(Difference listings)
▬▬▬

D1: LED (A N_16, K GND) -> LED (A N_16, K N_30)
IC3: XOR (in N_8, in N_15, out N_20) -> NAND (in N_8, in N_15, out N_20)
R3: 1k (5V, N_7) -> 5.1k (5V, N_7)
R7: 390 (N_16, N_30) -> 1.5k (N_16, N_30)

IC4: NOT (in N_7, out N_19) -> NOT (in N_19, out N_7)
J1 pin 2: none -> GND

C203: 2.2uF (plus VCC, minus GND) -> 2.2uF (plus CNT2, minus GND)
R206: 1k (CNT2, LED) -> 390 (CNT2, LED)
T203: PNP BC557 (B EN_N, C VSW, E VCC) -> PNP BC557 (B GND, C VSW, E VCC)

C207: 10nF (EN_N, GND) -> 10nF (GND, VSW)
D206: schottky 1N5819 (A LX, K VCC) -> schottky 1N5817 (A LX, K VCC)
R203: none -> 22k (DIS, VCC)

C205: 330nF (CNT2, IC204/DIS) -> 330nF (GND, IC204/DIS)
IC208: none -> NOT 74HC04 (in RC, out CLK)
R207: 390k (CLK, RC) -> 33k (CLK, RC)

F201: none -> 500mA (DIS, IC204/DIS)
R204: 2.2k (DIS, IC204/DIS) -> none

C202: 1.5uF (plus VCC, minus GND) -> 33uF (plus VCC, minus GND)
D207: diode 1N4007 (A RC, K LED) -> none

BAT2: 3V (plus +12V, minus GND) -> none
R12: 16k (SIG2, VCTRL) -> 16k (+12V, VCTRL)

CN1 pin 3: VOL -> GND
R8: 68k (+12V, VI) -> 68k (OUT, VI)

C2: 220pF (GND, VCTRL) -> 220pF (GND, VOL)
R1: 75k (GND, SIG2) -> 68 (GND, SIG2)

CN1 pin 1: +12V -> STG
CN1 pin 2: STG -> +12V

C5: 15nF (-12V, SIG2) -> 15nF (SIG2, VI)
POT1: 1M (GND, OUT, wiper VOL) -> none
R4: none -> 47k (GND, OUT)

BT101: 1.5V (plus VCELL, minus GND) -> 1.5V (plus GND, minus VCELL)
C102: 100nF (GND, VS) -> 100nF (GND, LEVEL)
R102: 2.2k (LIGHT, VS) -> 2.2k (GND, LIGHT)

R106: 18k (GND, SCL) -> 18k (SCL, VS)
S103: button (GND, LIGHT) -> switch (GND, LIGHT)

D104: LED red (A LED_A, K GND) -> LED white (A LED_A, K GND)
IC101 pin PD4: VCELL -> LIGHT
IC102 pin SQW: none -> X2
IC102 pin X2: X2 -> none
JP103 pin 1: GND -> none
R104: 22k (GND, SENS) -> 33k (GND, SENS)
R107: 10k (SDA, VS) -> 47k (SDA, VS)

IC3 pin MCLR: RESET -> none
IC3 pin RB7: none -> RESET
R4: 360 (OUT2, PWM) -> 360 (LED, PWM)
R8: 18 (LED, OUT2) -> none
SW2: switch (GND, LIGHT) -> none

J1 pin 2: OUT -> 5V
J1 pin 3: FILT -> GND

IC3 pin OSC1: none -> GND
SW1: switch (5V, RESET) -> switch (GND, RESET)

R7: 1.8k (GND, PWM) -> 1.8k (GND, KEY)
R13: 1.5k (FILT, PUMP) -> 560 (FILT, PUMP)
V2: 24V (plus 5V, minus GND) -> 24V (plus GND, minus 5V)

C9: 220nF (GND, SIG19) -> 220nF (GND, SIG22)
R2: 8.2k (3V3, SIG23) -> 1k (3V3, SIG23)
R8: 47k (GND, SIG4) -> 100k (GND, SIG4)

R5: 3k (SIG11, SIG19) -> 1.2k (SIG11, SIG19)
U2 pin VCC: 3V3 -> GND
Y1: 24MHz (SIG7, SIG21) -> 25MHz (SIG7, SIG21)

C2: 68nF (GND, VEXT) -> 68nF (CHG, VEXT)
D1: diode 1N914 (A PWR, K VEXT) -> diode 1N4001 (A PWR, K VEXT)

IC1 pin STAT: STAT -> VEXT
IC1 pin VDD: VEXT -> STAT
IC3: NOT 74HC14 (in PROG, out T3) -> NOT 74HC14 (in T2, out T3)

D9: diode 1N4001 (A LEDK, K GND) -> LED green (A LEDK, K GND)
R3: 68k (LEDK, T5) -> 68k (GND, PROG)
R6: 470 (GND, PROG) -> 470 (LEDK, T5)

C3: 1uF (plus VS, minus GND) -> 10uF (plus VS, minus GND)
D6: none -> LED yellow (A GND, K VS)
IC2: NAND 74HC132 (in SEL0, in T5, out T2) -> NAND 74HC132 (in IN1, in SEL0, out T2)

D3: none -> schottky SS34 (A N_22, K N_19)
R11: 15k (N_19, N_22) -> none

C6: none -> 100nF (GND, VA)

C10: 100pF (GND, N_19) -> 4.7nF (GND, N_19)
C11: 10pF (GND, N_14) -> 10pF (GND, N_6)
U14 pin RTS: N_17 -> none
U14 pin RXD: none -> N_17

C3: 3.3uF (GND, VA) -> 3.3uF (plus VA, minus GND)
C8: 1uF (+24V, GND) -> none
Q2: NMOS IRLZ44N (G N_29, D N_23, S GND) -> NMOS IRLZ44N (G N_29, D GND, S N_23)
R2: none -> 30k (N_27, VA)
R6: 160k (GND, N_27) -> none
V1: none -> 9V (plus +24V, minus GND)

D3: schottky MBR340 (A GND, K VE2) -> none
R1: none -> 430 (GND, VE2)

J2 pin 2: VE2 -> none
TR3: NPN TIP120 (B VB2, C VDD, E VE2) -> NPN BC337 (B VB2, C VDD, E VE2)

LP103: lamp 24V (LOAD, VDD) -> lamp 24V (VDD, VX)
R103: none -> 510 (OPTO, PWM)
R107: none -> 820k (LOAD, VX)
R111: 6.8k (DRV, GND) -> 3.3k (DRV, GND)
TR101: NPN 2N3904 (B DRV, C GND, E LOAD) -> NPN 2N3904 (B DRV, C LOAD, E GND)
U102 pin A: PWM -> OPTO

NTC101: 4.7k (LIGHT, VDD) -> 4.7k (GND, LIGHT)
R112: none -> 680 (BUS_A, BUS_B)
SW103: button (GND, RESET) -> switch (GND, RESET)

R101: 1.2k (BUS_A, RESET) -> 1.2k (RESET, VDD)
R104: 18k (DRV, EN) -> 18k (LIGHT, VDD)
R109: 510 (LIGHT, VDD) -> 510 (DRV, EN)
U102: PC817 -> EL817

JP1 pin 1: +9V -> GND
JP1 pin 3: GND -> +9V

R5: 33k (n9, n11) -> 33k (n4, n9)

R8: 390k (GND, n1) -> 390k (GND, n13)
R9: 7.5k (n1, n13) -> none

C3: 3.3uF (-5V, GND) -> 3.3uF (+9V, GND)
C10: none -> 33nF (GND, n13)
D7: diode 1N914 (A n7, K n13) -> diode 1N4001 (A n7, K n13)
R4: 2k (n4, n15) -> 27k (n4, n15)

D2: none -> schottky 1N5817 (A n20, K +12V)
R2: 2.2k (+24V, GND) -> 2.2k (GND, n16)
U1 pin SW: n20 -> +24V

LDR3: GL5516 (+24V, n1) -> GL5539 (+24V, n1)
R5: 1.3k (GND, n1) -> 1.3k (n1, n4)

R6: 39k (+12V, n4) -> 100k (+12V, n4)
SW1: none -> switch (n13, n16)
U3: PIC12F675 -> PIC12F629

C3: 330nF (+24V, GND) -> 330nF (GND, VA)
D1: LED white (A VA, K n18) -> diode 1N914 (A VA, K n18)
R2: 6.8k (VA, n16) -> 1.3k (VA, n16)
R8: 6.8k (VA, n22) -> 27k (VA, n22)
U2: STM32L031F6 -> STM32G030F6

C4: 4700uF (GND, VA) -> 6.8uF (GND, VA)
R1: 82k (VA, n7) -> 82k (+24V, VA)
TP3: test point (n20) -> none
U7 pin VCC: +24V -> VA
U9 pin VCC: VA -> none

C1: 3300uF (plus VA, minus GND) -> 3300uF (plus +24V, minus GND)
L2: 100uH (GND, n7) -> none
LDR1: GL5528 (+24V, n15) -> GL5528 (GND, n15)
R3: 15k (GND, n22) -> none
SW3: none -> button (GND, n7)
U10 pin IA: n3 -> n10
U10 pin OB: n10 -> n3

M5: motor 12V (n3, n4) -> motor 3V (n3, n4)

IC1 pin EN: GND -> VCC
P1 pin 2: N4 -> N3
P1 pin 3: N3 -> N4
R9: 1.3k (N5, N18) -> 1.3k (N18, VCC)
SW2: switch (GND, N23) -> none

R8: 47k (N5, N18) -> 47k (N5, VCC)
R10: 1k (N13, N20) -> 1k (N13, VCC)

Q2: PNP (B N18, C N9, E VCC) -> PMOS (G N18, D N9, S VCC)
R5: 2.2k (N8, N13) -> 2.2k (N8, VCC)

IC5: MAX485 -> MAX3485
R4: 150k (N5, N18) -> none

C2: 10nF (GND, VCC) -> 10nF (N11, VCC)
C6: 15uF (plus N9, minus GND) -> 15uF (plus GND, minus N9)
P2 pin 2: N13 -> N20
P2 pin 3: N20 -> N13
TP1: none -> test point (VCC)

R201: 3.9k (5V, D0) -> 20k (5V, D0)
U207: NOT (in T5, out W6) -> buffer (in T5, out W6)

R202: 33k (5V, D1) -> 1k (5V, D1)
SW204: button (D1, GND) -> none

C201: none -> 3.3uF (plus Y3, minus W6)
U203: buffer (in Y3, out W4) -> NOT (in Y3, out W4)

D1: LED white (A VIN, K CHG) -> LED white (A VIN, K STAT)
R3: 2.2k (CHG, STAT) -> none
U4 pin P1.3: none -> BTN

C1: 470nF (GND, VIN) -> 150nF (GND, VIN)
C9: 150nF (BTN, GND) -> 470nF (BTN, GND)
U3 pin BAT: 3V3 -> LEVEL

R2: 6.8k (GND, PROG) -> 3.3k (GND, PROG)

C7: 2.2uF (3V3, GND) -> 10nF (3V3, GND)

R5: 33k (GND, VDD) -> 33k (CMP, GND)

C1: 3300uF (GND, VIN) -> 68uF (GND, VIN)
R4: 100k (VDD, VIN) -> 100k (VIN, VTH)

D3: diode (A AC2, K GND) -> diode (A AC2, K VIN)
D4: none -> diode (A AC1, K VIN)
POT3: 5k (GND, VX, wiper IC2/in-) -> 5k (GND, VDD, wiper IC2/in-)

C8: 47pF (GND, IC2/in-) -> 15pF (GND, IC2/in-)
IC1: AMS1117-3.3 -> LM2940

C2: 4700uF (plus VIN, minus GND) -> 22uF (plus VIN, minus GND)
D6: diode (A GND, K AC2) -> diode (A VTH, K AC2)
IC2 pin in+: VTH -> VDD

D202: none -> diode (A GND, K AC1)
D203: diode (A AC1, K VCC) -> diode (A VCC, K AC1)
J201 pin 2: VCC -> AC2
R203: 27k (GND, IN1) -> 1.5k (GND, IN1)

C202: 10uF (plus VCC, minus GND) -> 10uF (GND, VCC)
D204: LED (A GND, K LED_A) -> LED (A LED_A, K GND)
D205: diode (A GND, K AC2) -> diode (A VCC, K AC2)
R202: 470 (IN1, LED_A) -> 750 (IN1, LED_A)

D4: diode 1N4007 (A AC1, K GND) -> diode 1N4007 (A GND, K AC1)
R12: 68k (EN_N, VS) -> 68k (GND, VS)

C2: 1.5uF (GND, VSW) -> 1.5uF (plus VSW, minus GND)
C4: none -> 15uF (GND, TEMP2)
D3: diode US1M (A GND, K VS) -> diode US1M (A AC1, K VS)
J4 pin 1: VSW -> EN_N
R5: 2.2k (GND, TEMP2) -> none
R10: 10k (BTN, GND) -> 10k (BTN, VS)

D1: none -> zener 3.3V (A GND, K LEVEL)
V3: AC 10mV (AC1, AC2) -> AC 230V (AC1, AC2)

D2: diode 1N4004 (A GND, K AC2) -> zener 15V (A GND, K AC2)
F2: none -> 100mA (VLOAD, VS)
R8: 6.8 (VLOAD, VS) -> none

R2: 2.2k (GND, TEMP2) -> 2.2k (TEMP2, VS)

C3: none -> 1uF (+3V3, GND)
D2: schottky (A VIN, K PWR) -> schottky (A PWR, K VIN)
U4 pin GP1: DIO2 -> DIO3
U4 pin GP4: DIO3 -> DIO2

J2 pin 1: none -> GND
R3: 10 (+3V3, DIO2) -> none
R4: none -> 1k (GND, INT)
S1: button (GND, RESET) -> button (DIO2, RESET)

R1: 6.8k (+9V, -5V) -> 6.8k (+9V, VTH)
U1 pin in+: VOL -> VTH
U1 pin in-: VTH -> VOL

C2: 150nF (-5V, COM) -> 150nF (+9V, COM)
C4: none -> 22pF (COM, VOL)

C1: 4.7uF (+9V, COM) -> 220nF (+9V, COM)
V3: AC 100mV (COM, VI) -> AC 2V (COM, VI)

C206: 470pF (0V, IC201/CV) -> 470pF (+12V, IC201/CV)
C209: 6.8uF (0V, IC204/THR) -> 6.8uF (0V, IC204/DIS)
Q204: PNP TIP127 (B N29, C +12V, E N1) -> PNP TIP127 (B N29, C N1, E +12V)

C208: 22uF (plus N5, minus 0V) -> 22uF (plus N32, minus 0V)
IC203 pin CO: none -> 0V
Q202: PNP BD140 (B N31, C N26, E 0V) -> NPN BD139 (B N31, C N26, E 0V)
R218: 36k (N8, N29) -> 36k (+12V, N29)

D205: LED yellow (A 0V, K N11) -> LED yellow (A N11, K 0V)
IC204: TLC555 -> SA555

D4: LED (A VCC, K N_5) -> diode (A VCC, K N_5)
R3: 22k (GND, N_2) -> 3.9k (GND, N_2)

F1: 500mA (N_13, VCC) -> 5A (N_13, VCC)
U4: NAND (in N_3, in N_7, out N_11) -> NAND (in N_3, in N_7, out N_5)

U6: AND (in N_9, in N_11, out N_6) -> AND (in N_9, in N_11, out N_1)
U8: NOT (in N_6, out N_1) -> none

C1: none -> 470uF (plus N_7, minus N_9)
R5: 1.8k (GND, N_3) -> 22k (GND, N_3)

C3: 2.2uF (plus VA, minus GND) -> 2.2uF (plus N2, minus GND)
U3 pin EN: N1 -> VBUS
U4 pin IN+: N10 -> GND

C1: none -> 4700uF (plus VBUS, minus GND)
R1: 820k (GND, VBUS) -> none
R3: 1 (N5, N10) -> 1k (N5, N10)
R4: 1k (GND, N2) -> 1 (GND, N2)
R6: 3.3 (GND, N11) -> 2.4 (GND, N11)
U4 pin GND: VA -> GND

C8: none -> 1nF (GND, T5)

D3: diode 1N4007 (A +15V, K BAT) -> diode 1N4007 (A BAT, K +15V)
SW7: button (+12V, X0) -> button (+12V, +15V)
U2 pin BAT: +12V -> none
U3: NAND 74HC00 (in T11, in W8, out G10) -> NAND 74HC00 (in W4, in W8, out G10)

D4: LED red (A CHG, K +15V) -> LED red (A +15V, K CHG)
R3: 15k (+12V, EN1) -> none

▬▬▬

- [EXERCISE DESCRIPTION]: Look through the data above and return exactly the lines from the one that contains "C2: 10nF (GND, VCC) -> 10nF (N11, VCC)" to the one that contains "R2: 2.2k (GND, TEMP2) -> 2.2k (TEMP2, VS)", inclusive, with nothing else.

- [ANSWER AREA]:
C2: 10nF (GND, VCC) -> 10nF (N11, VCC)
C6: 15uF (plus N9, minus GND) -> 15uF (plus GND, minus N9)
P2 pin 2: N13 -> N20
P2 pin 3: N20 -> N13
TP1: none -> test point (VCC)

R201: 3.9k (5V, D0) -> 20k (5V, D0)
U207: NOT (in T5, out W6) -> buffer (in T5, out W6)

R202: 33k (5V, D1) -> 1k (5V, D1)
SW204: button (D1, GND) -> none

C201: none -> 3.3uF (plus Y3, minus W6)
U203: buffer (in Y3, out W4) -> NOT (in Y3, out W4)

D1: LED white (A VIN, K CHG) -> LED white (A VIN, K STAT)
R3: 2.2k (CHG, STAT) -> none
U4 pin P1.3: none -> BTN

C1: 470nF (GND, VIN) -> 150nF (GND, VIN)
C9: 150nF (BTN, GND) -> 470nF (BTN, GND)
U3 pin BAT: 3V3 -> LEVEL

R2: 6.8k (GND, PROG) -> 3.3k (GND, PROG)

C7: 2.2uF (3V3, GND) -> 10nF (3V3, GND)

R5: 33k (GND, VDD) -> 33k (CMP, GND)

C1: 3300uF (GND, VIN) -> 68uF (GND, VIN)
R4: 100k (VDD, VIN) -> 100k (VIN, VTH)

D3: diode (A AC2, K GND) -> diode (A AC2, K VIN)
D4: none -> diode (A AC1, K VIN)
POT3: 5k (GND, VX, wiper IC2/in-) -> 5k (GND, VDD, wiper IC2/in-)

C8: 47pF (GND, IC2/in-) -> 15pF (GND, IC2/in-)
IC1: AMS1117-3.3 -> LM2940

C2: 4700uF (plus VIN, minus GND) -> 22uF (plus VIN, minus GND)
D6: diode (A GND, K AC2) -> diode (A VTH, K AC2)
IC2 pin in+: VTH -> VDD

D202: none -> diode (A GND, K AC1)
D203: diode (A AC1, K VCC) -> diode (A VCC, K AC1)
J201 pin 2: VCC -> AC2
R203: 27k (GND, IN1) -> 1.5k (GND, IN1)

C202: 10uF (plus VCC, minus GND) -> 10uF (GND, VCC)
D204: LED (A GND, K LED_A) -> LED (A LED_A, K GND)
D205: diode (A GND, K AC2) -> diode (A VCC, K AC2)
R202: 470 (IN1, LED_A) -> 750 (IN1, LED_A)

D4: diode 1N4007 (A AC1, K GND) -> diode 1N4007 (A GND, K AC1)
R12: 68k (EN_N, VS) -> 68k (GND, VS)

C2: 1.5uF (GND, VSW) -> 1.5uF (plus VSW, minus GND)
C4: none -> 15uF (GND, TEMP2)
D3: diode US1M (A GND, K VS) -> diode US1M (A AC1, K VS)
J4 pin 1: VSW -> EN_N
R5: 2.2k (GND, TEMP2) -> none
R10: 10k (BTN, GND) -> 10k (BTN, VS)

D1: none -> zener 3.3V (A GND, K LEVEL)
V3: AC 10mV (AC1, AC2) -> AC 230V (AC1, AC2)

D2: diode 1N4004 (A GND, K AC2) -> zener 15V (A GND, K AC2)
F2: none -> 100mA (VLOAD, VS)
R8: 6.8 (VLOAD, VS) -> none

R2: 2.2k (GND, TEMP2) -> 2.2k (TEMP2, VS)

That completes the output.